Report back each line of the data that contains the word "minus".

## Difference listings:
━━━━━━
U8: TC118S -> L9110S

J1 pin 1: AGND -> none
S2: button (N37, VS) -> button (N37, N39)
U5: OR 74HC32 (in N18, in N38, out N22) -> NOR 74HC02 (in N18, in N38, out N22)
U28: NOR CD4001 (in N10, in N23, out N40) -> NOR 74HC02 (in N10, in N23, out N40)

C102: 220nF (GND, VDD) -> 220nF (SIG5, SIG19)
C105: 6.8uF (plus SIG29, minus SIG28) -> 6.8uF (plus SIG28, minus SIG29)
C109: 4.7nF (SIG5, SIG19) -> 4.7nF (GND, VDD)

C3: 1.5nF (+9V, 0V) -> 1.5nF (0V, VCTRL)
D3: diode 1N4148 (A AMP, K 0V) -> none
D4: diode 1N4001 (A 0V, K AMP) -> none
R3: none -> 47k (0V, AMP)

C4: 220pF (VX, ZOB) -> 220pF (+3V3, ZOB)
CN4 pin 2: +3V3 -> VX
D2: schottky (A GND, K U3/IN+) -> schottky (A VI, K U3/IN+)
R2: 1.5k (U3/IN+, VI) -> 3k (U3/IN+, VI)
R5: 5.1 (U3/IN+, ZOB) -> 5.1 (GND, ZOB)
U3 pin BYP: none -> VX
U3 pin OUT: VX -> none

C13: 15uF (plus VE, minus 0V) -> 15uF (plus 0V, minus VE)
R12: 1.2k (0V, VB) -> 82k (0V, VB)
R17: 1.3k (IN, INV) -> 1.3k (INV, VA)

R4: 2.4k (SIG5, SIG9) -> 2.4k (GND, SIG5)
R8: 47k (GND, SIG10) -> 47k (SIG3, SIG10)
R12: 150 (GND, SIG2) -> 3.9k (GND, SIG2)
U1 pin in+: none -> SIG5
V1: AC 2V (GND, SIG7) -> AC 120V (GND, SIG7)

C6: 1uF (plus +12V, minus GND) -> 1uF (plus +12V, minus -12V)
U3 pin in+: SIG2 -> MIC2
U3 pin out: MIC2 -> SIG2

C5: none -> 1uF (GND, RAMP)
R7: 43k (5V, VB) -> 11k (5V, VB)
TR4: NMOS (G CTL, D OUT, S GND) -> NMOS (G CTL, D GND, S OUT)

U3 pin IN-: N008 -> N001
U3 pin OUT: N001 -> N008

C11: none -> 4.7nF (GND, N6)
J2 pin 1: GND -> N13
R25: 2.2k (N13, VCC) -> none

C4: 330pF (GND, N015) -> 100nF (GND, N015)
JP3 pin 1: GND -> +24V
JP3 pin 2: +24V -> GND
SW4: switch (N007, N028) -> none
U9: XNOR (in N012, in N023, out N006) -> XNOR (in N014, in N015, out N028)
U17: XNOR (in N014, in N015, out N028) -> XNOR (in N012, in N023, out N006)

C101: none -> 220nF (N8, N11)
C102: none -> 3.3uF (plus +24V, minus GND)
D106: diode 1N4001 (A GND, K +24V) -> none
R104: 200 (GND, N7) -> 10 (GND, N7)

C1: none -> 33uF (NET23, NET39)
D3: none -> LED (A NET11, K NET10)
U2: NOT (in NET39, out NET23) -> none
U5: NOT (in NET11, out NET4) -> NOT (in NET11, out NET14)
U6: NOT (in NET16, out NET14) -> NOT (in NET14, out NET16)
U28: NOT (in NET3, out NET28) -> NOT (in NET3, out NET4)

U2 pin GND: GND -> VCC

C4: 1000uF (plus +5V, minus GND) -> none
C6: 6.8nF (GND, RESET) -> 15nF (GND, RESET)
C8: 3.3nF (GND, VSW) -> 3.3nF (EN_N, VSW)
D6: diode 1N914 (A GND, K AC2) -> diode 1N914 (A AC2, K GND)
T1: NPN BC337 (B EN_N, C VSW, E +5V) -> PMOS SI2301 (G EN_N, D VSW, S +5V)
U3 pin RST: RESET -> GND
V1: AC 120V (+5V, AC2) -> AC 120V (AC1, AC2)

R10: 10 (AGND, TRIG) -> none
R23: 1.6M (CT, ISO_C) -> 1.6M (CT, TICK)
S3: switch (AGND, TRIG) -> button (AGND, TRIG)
━━━━━━
## YOUR SOLUTION:
C105: 6.8uF (plus SIG29, minus SIG28) -> 6.8uF (plus SIG28, minus SIG29)
C13: 15uF (plus VE, minus 0V) -> 15uF (plus 0V, minus VE)
C6: 1uF (plus +12V, minus GND) -> 1uF (plus +12V, minus -12V)
C102: none -> 3.3uF (plus +24V, minus GND)
C4: 1000uF (plus +5V, minus GND) -> none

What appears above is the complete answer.